## Prompt
Could you give the listing again exactly, without its pictures?

## Stored data
══════════

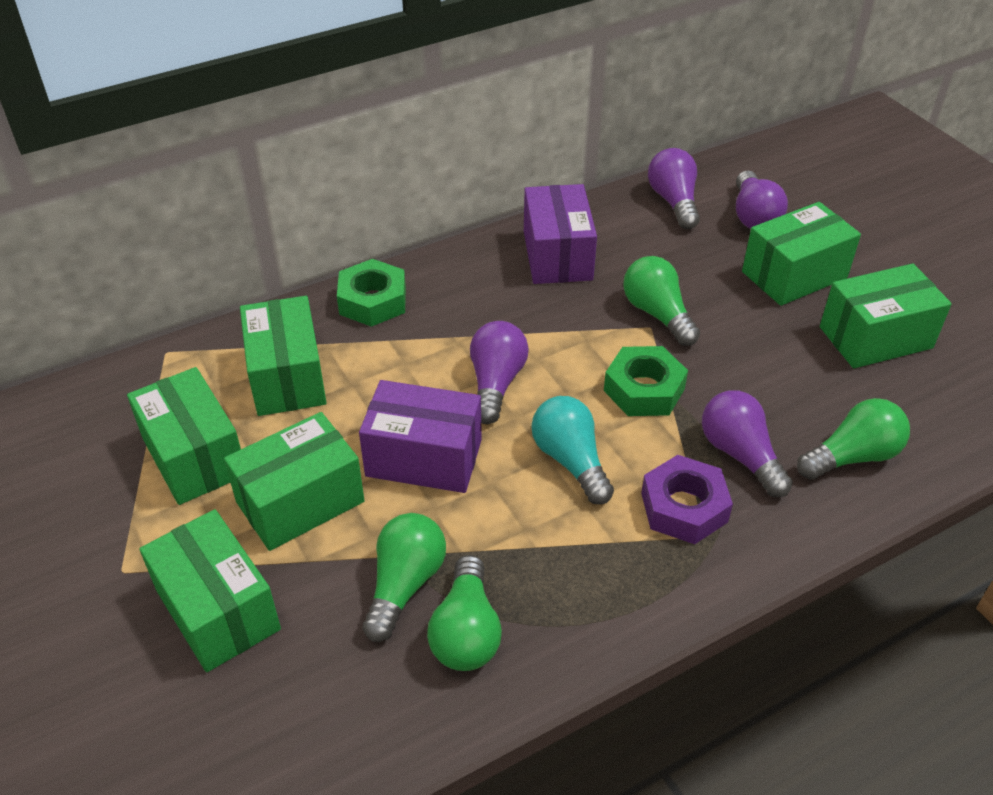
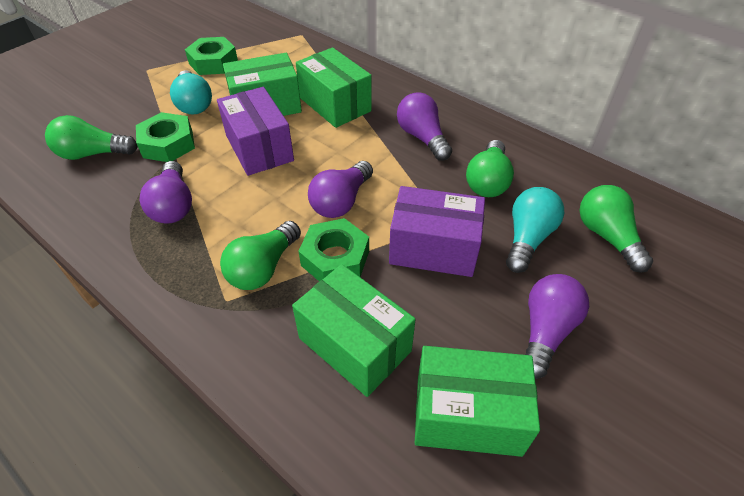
green box: 6 -> 4
green nut: 2 -> 3
purple nut: 1 -> 0
turquoise light bulb: 1 -> 2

══════════

## Output for this task
green box: 6 -> 4
green nut: 2 -> 3
purple nut: 1 -> 0
turquoise light bulb: 1 -> 2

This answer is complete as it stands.